_YOUR INSTRUCTIONS_:
In the copy, include no images. Reproduce the entries exactly.
Content starts
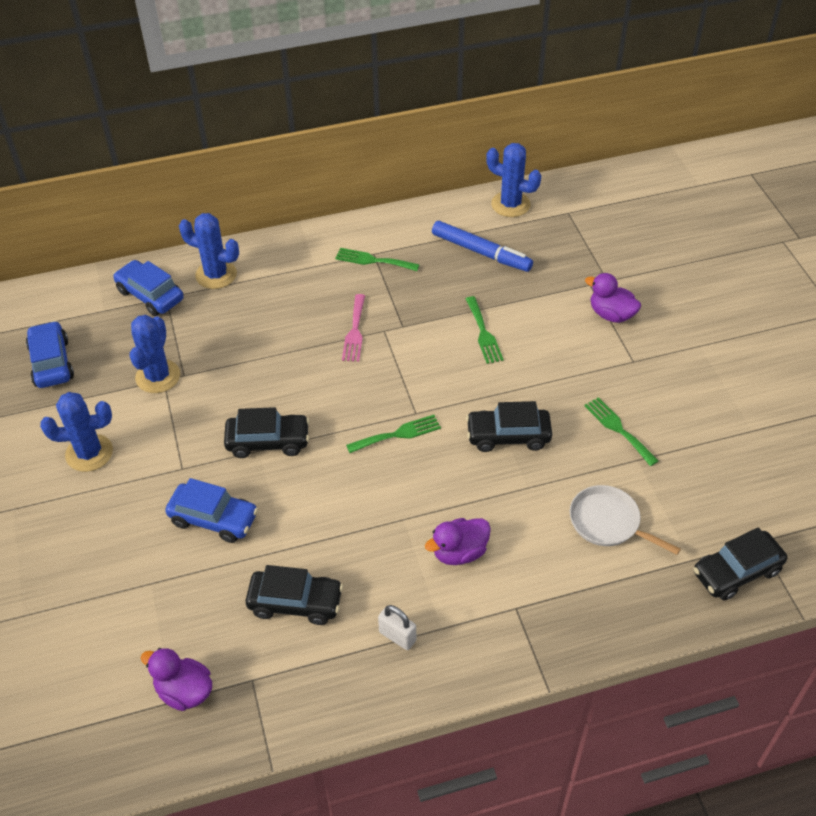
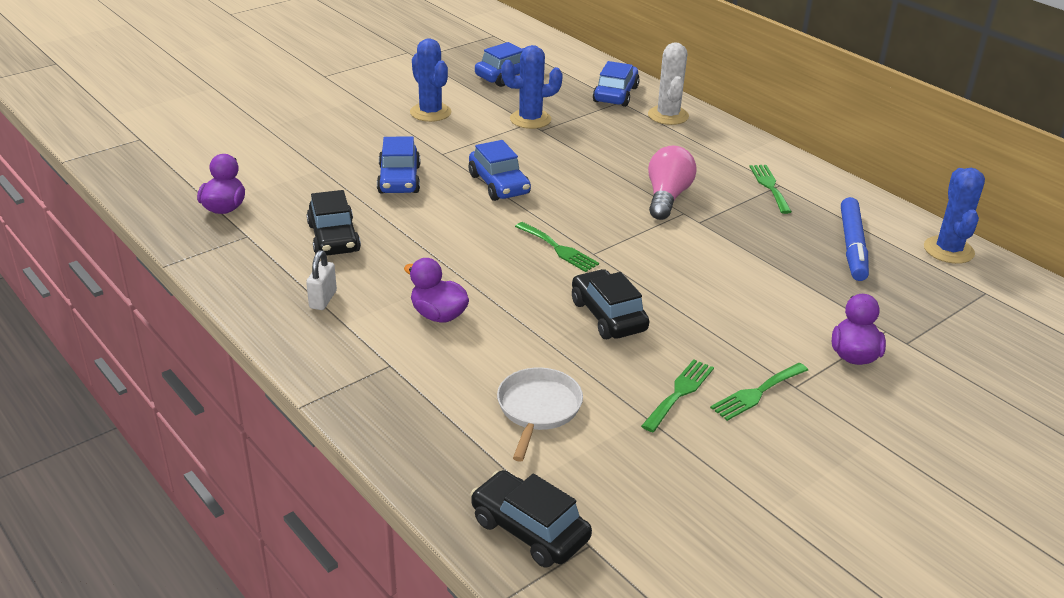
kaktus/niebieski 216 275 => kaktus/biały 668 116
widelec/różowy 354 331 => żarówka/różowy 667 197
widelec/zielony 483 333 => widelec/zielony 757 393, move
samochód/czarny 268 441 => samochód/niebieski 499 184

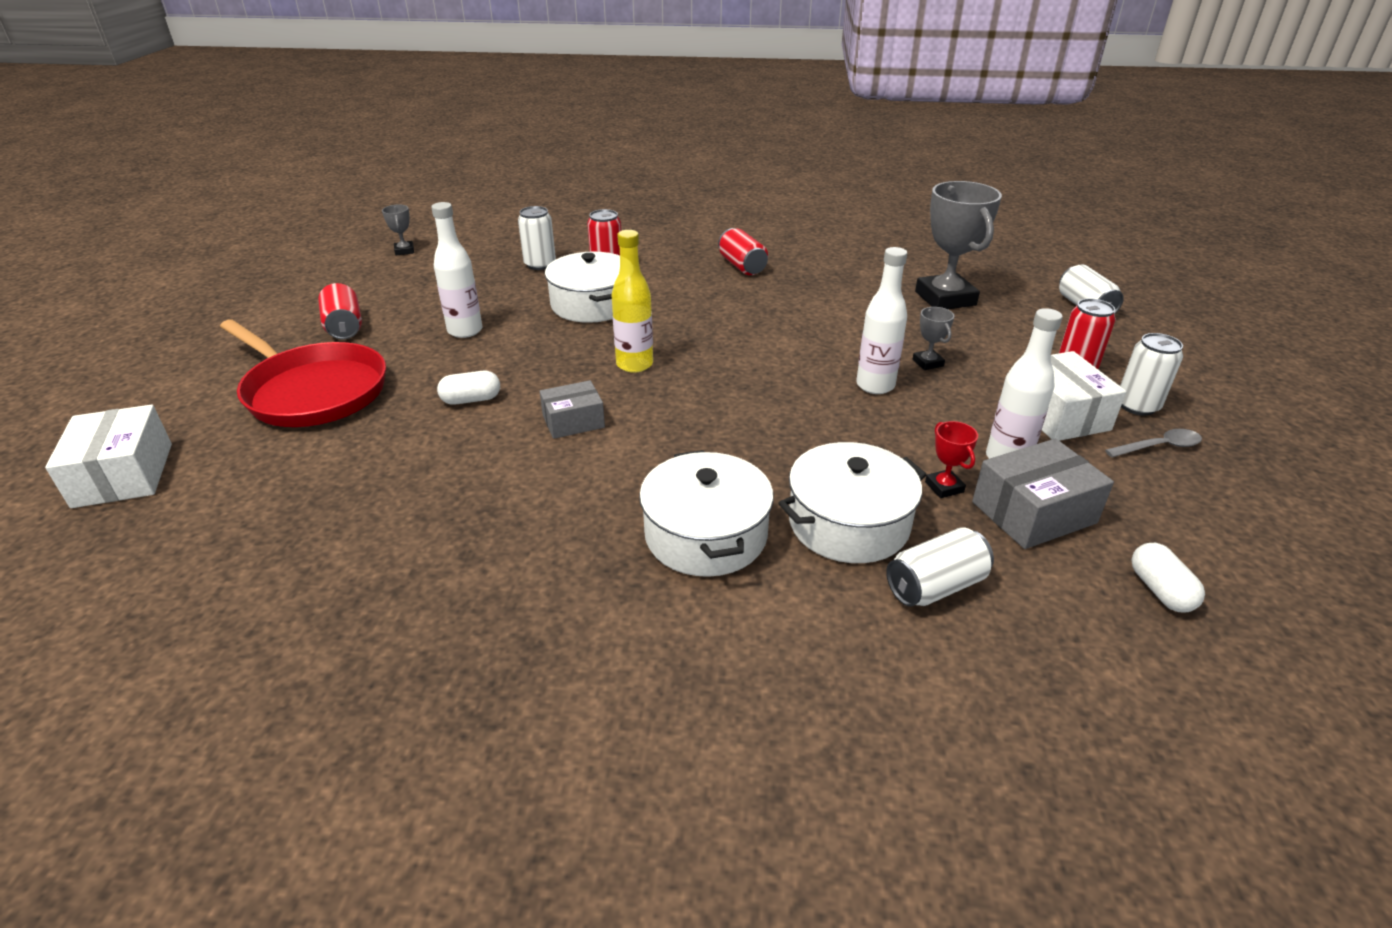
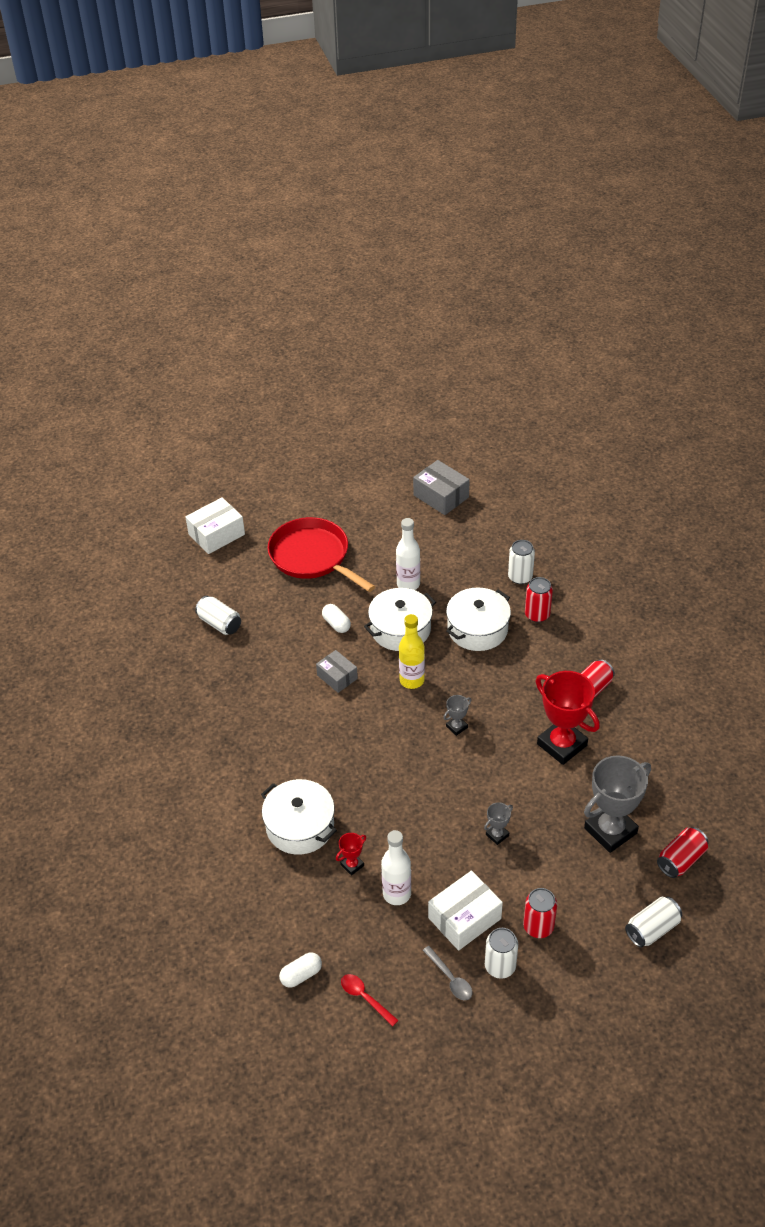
puchar/szary 404 251 => puchar/szary 456 727, move
butelka/biały 875 385 => nothing
puszka/czerwony 344 327 => puszka/czerwony 681 860, move
patelnia/czerwony 313 391 => patelnia/czerwony 312 556, 120 degrees clockwise
pudełko/szary 1033 512 => pudełko/szary 441 496, move
garnek/biały 706 535 => garnek/biały 400 629, move
puszka/biały 935 586 => puszka/biały 219 623, move
nothing => puchar/czerwony 562 745
nothing => łyżka/czerwony 365 997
Content ends
_SOLUTION FOR THIS PROBLEM_:
kaktus/niebieski 216 275 => kaktus/biały 668 116
widelec/różowy 354 331 => żarówka/różowy 667 197
widelec/zielony 483 333 => widelec/zielony 757 393, move
samochód/czarny 268 441 => samochód/niebieski 499 184

puchar/szary 404 251 => puchar/szary 456 727, move
butelka/biały 875 385 => nothing
puszka/czerwony 344 327 => puszka/czerwony 681 860, move
patelnia/czerwony 313 391 => patelnia/czerwony 312 556, 120 degrees clockwise
pudełko/szary 1033 512 => pudełko/szary 441 496, move
garnek/biały 706 535 => garnek/biały 400 629, move
puszka/biały 935 586 => puszka/biały 219 623, move
nothing => puchar/czerwony 562 745
nothing => łyżka/czerwony 365 997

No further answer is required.